BEGIN SOURCE MATERIAL

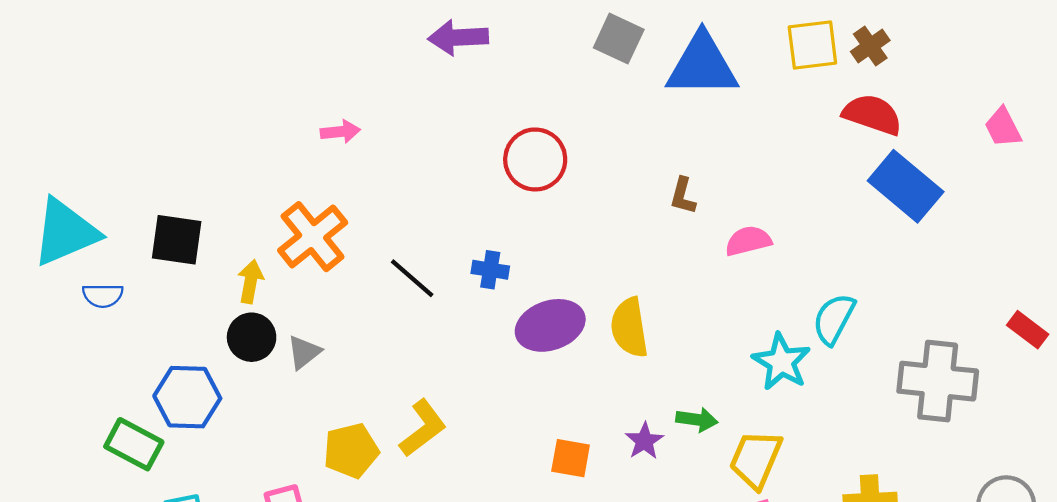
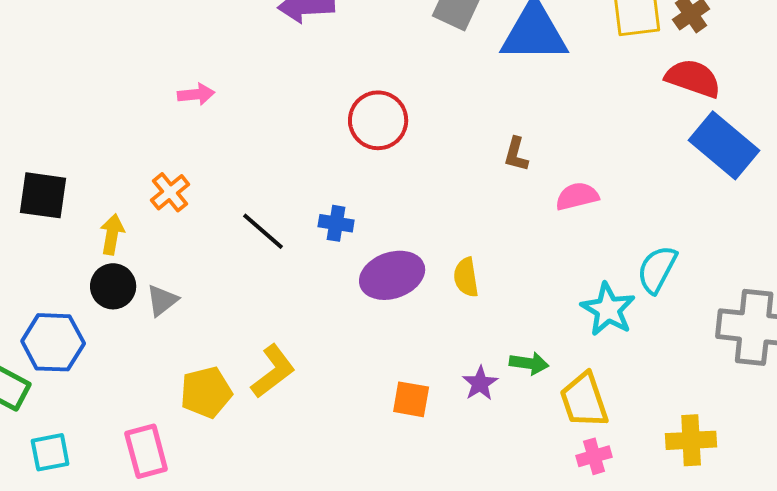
orange cross: (313, 237) -> (170, 192), size x0.6
yellow semicircle: (629, 328) -> (466, 277), size x0.7
yellow trapezoid: (756, 459) -> (584, 400), turned -42

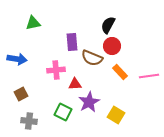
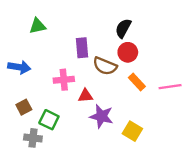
purple star: (89, 102) -> (101, 116), turned -30
green square: (63, 112) -> (49, 120), moved

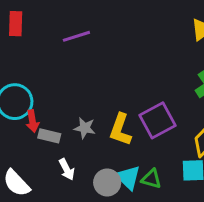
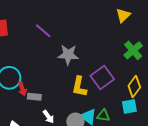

END SOURCE MATERIAL

Repeat the lines of the records verbatim, starting at the line containing "purple star: (89, 102)" and stopping after the final line. Images stay out.

purple star: (89, 102) -> (101, 116), turned -30
green square: (63, 112) -> (49, 120), moved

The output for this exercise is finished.